• Problem to work on:
No pictures should be carried over. Output all other parts of the entries verbatim.

━━ Records for the exercise

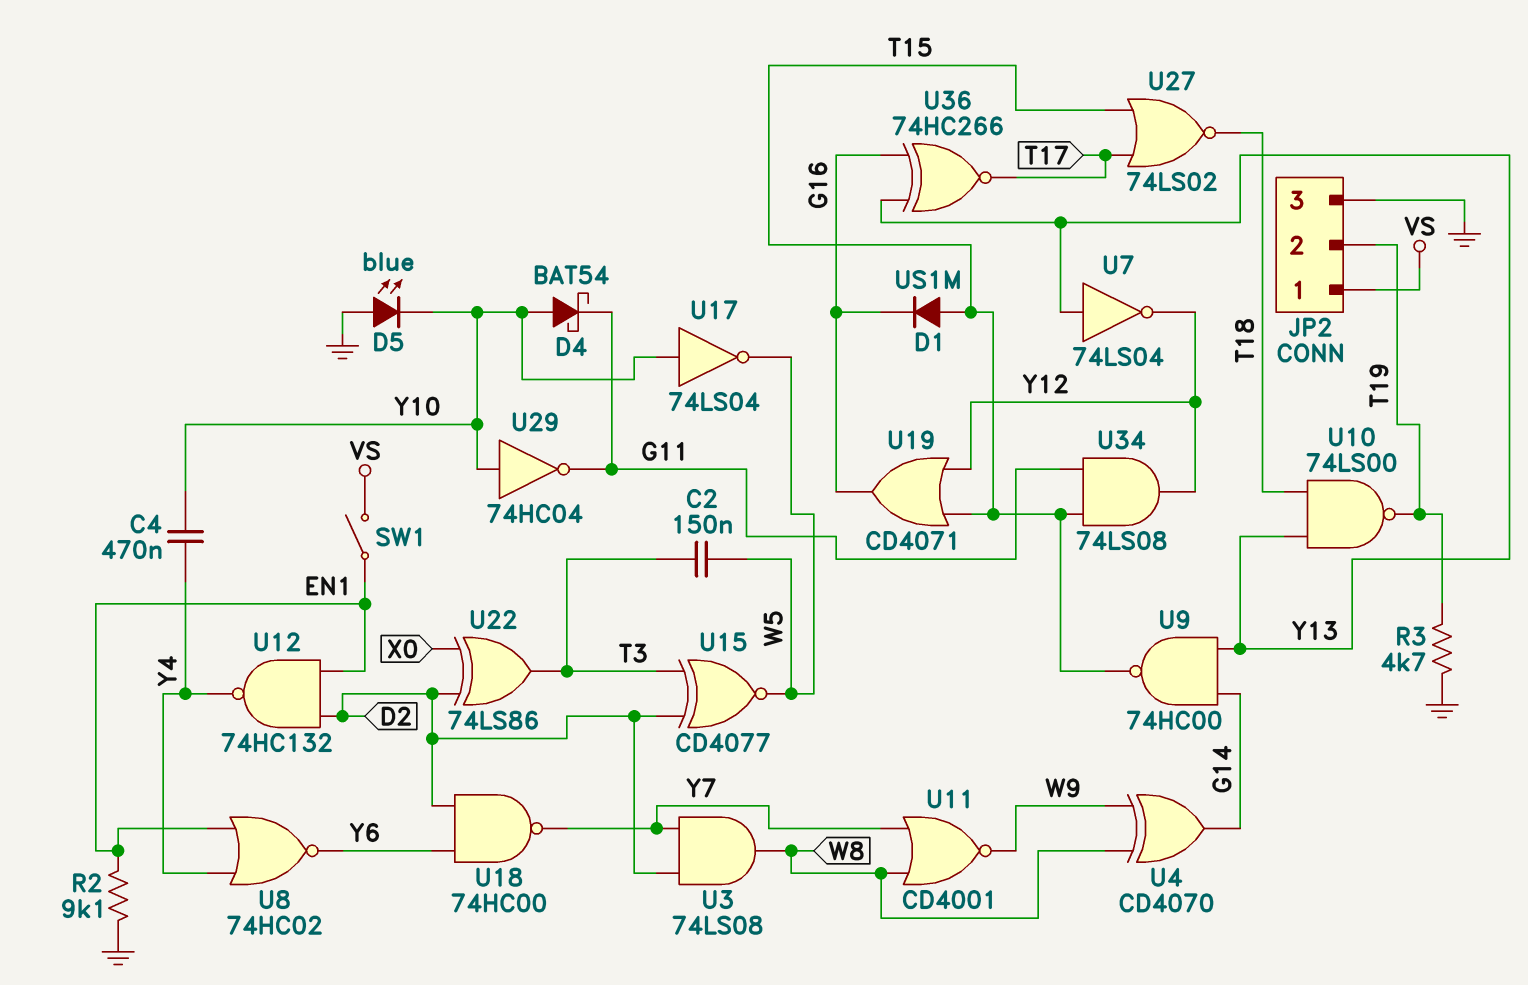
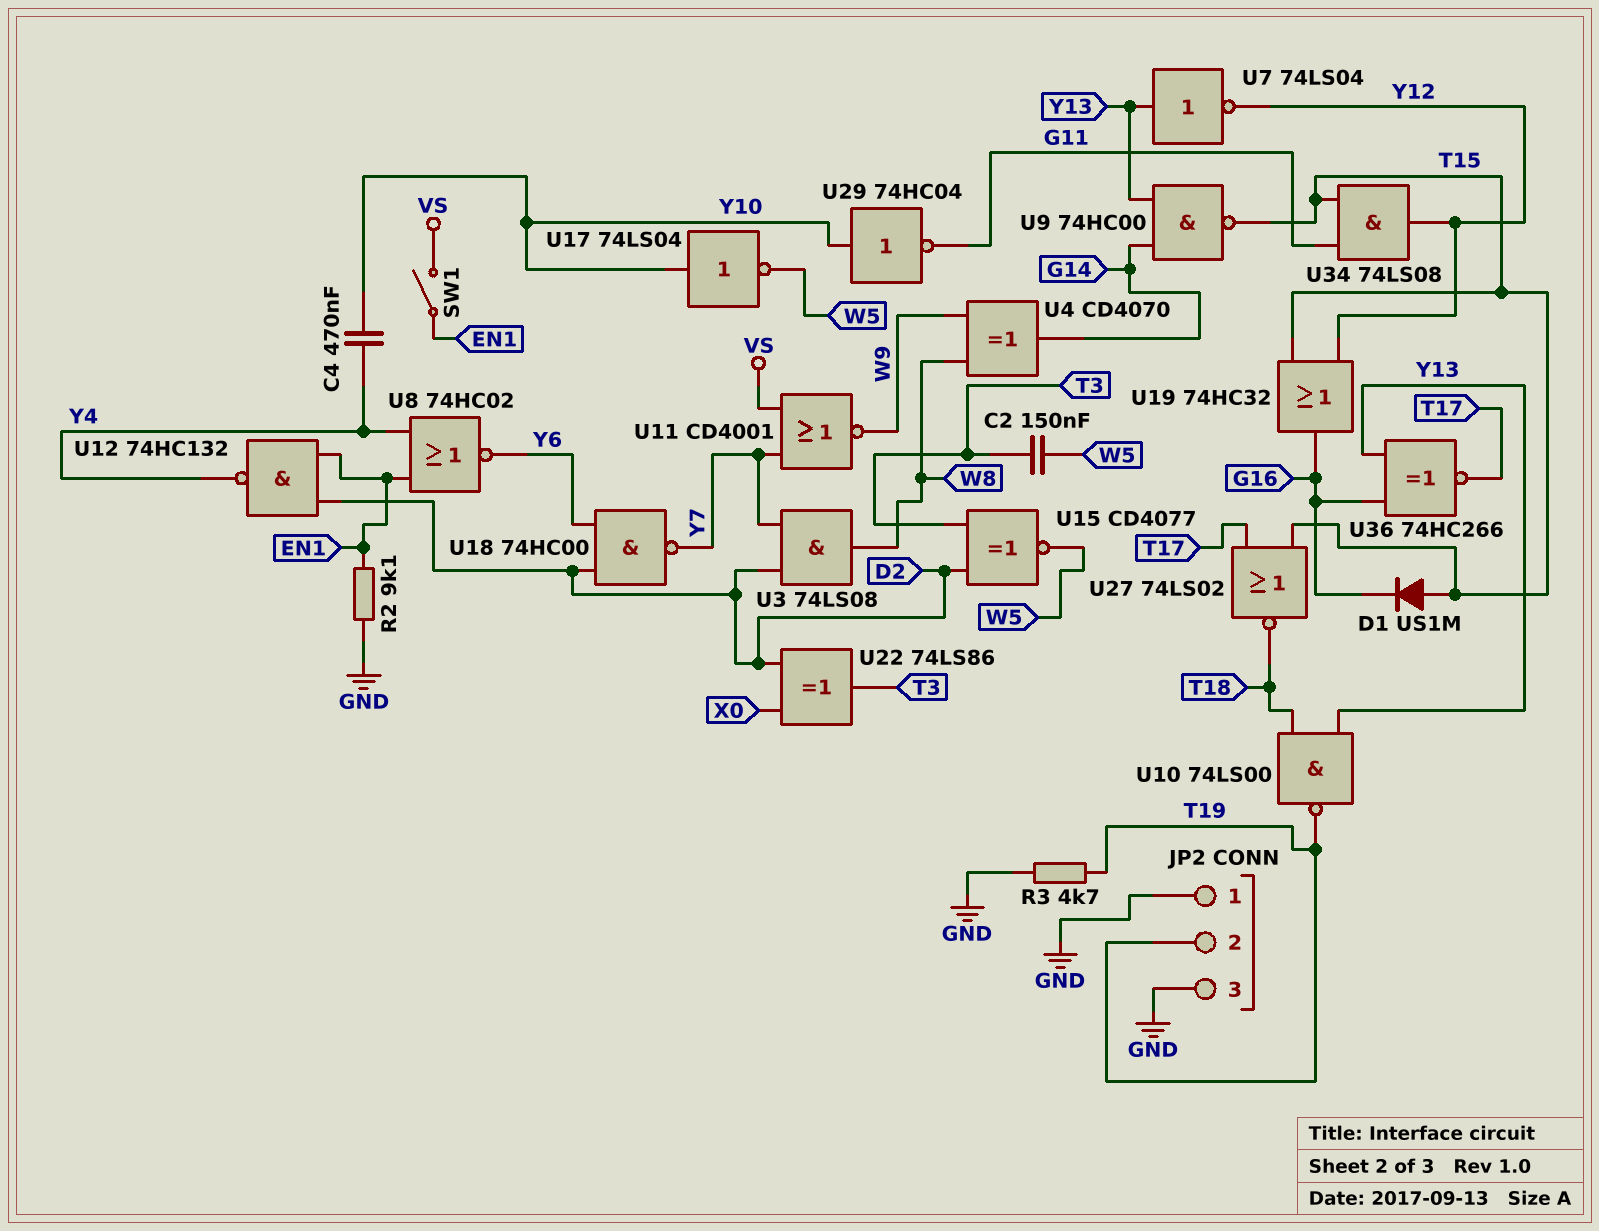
D4: schottky BAT54 (A Y10, K G11) -> none
D5: LED blue (A GND, K Y10) -> none
JP2 pin 1: VS -> GND
U11: NOR CD4001 (in W8, in Y7, out W9) -> NOR CD4001 (in VS, in Y7, out W9)
U19: OR CD4071 (in T15, in Y12, out G16) -> OR 74HC32 (in T15, in Y12, out G16)

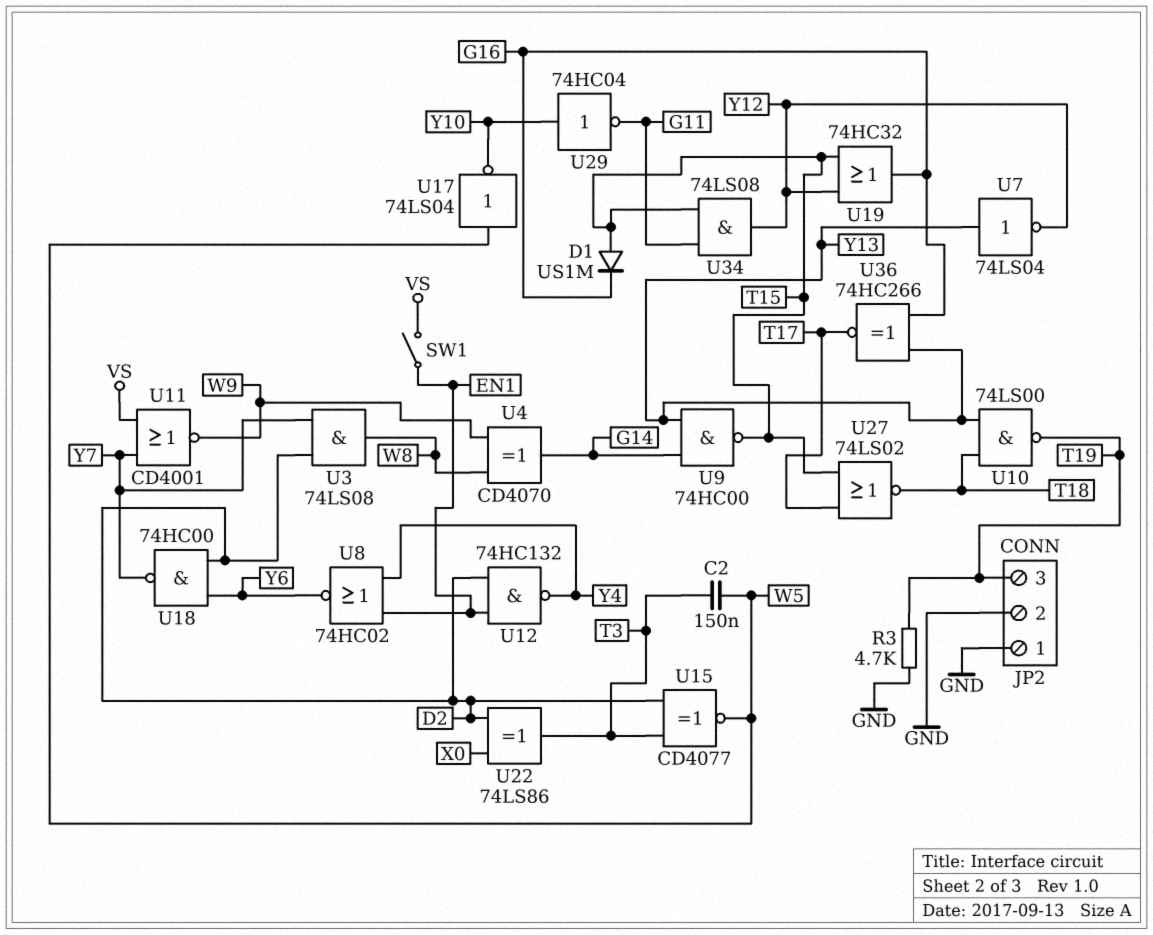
C4: 470nF (Y4, Y10) -> none
JP2 pin 2: T19 -> GND
JP2 pin 3: GND -> T19
R2: 9.1k (EN1, GND) -> none
U17: NOT 74LS04 (in Y10, out W5) -> NOT 74LS04 (in W5, out Y10)

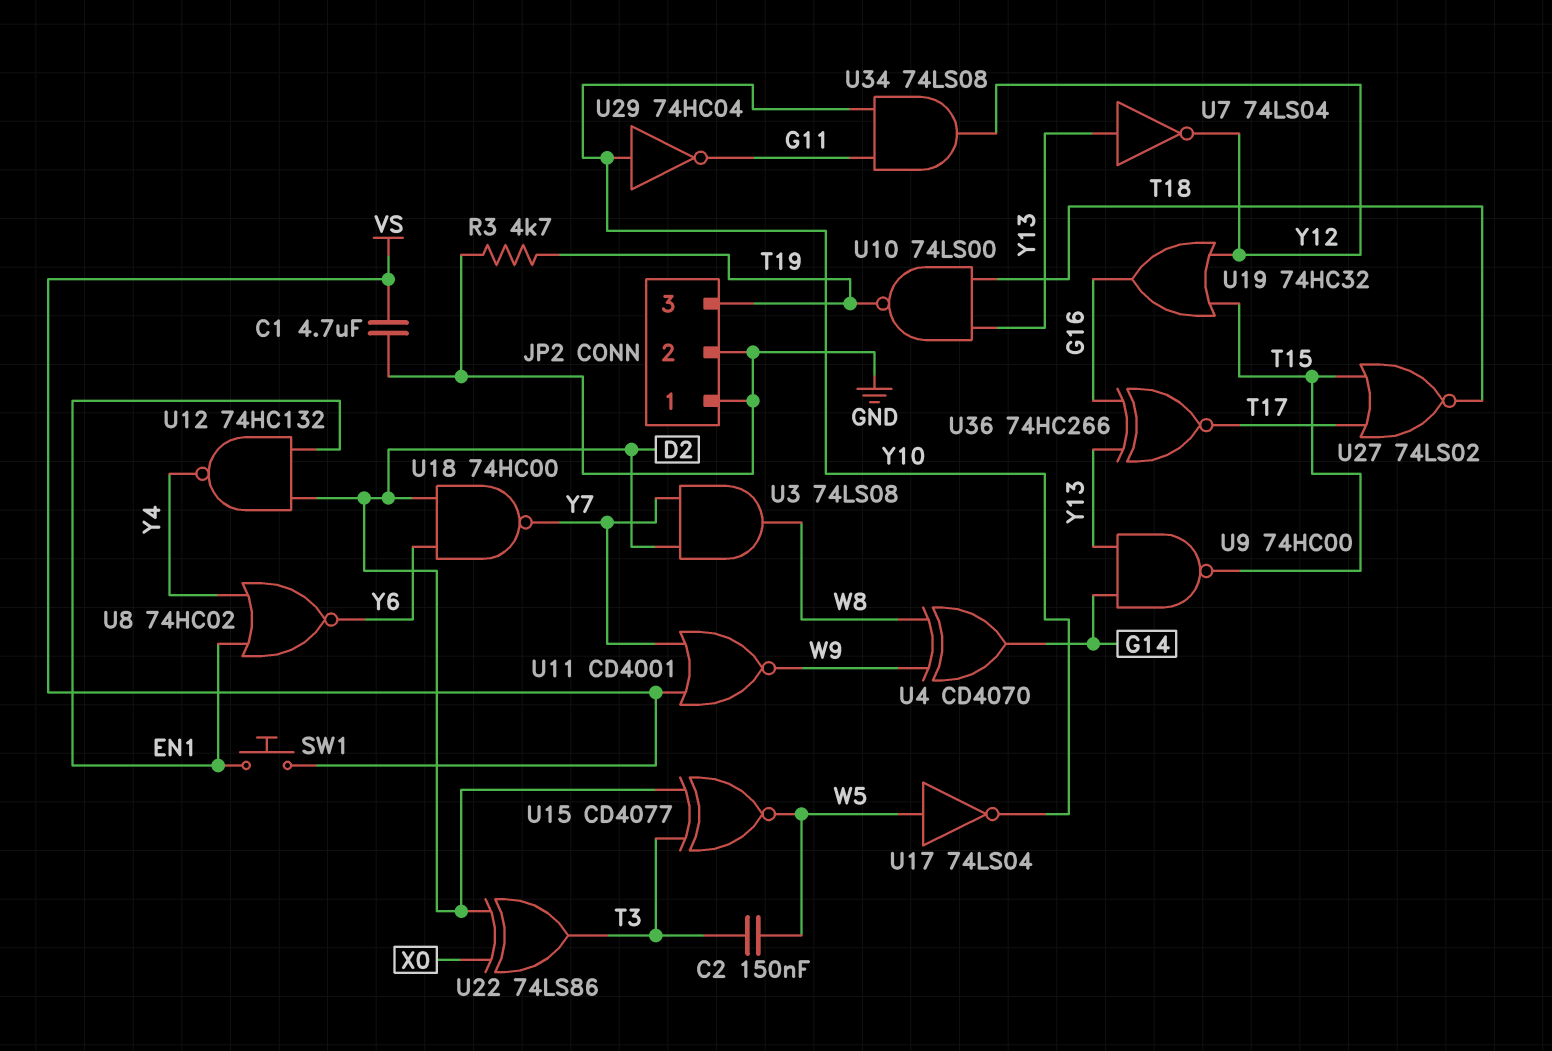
C1: none -> 4.7uF (GND, VS)
D1: diode US1M (A T15, K G16) -> none
SW1: switch (EN1, VS) -> button (EN1, VS)
U34: AND 74LS08 (in G11, in T15, out Y12) -> AND 74LS08 (in G11, in Y10, out Y12)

━━━━

• Task solution:
D4: schottky BAT54 (A Y10, K G11) -> none
D5: LED blue (A GND, K Y10) -> none
JP2 pin 1: VS -> GND
U11: NOR CD4001 (in W8, in Y7, out W9) -> NOR CD4001 (in VS, in Y7, out W9)
U19: OR CD4071 (in T15, in Y12, out G16) -> OR 74HC32 (in T15, in Y12, out G16)

C4: 470nF (Y4, Y10) -> none
JP2 pin 2: T19 -> GND
JP2 pin 3: GND -> T19
R2: 9.1k (EN1, GND) -> none
U17: NOT 74LS04 (in Y10, out W5) -> NOT 74LS04 (in W5, out Y10)

C1: none -> 4.7uF (GND, VS)
D1: diode US1M (A T15, K G16) -> none
SW1: switch (EN1, VS) -> button (EN1, VS)
U34: AND 74LS08 (in G11, in T15, out Y12) -> AND 74LS08 (in G11, in Y10, out Y12)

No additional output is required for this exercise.